╭──

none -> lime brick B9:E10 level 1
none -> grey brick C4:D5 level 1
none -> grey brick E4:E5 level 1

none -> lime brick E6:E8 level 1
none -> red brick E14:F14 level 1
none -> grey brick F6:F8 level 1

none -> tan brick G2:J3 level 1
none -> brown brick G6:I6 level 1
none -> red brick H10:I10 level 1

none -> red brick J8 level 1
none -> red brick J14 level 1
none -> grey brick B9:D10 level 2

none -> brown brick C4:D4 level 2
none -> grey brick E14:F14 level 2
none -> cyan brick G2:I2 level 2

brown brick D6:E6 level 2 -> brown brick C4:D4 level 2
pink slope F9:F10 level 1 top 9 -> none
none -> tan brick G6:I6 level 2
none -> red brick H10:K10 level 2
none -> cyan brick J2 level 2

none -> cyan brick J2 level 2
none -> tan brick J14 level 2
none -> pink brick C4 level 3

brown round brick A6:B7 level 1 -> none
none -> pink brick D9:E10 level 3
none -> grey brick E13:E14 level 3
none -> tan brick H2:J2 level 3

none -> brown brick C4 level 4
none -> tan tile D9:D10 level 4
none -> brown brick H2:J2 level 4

╰──
╭──

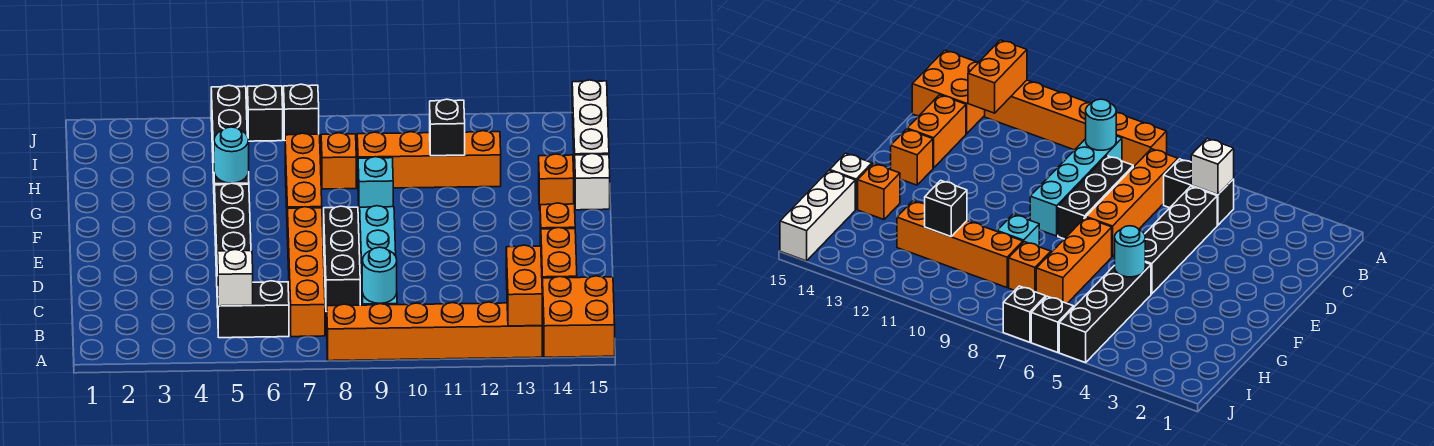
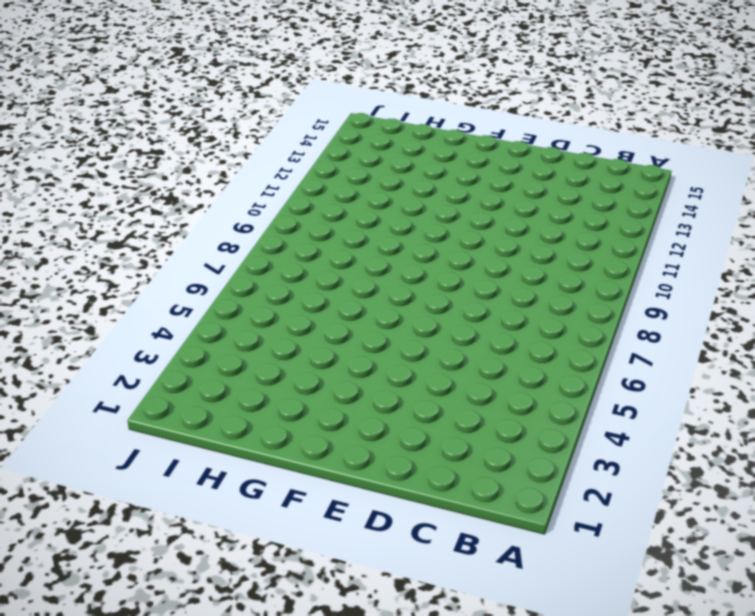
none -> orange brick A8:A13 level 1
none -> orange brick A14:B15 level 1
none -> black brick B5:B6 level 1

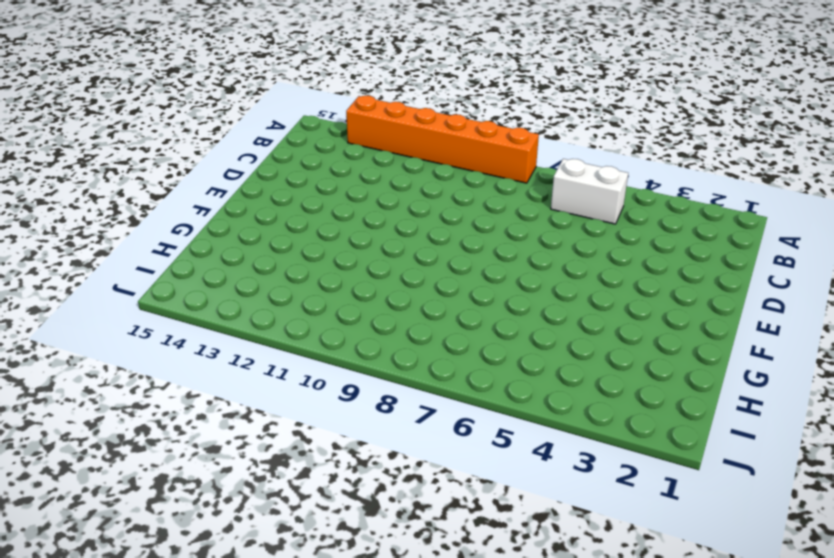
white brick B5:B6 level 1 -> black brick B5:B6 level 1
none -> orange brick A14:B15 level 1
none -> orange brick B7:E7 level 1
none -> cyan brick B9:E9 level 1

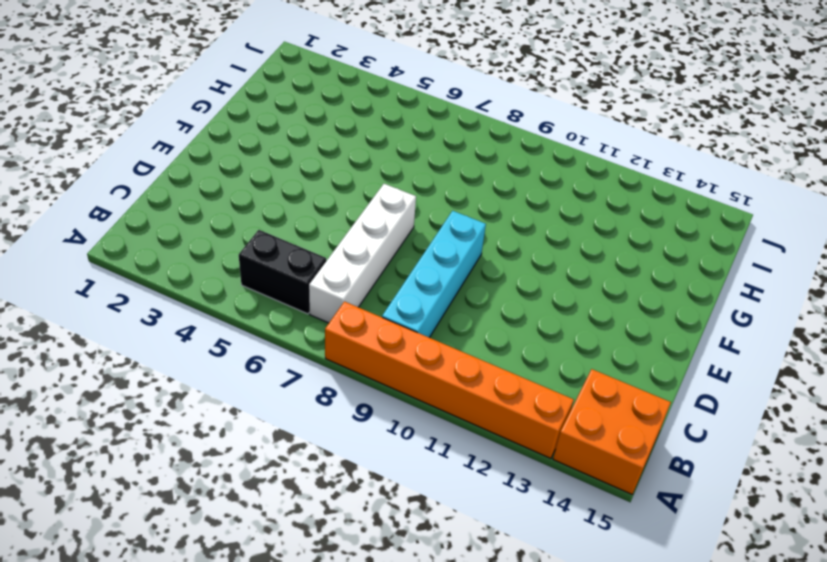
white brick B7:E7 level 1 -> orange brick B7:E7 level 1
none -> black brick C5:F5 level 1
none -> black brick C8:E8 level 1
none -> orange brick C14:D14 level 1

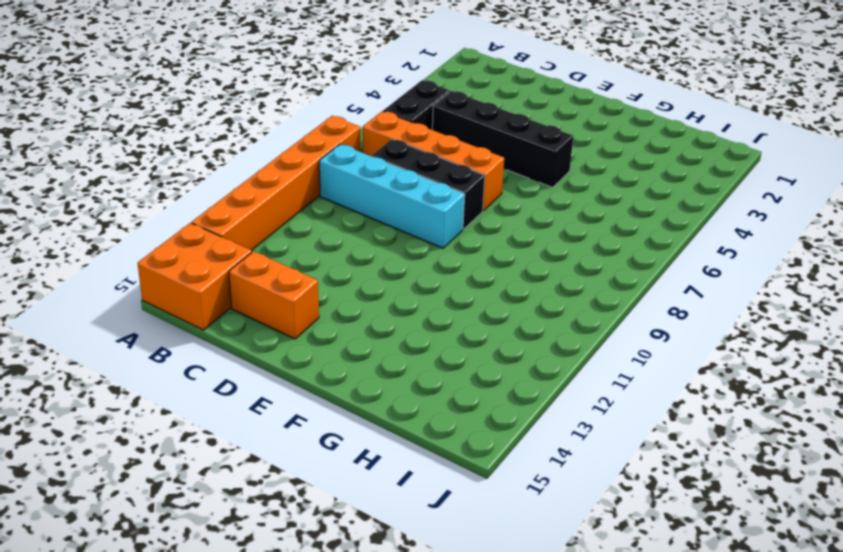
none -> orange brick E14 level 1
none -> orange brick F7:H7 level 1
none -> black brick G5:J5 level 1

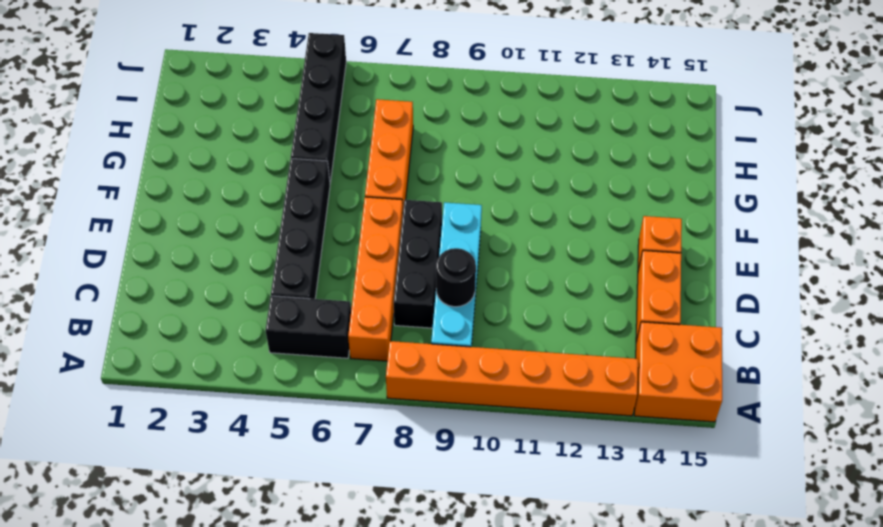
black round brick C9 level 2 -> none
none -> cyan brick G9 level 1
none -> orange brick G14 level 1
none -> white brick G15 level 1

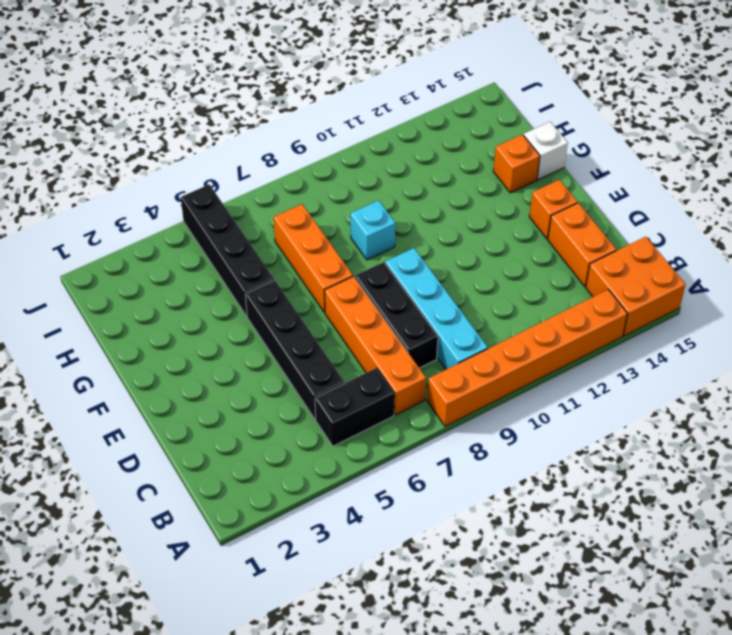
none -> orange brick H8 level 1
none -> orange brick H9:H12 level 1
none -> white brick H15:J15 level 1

╰──

Instructions to follow: Copy the lines that hold the word "orange". Take them from the records above.

Exercise output:
none -> orange brick A8:A13 level 1
none -> orange brick A14:B15 level 1
none -> orange brick A14:B15 level 1
none -> orange brick B7:E7 level 1
white brick B7:E7 level 1 -> orange brick B7:E7 level 1
none -> orange brick C14:D14 level 1
none -> orange brick E14 level 1
none -> orange brick F7:H7 level 1
none -> orange brick G14 level 1
none -> orange brick H8 level 1
none -> orange brick H9:H12 level 1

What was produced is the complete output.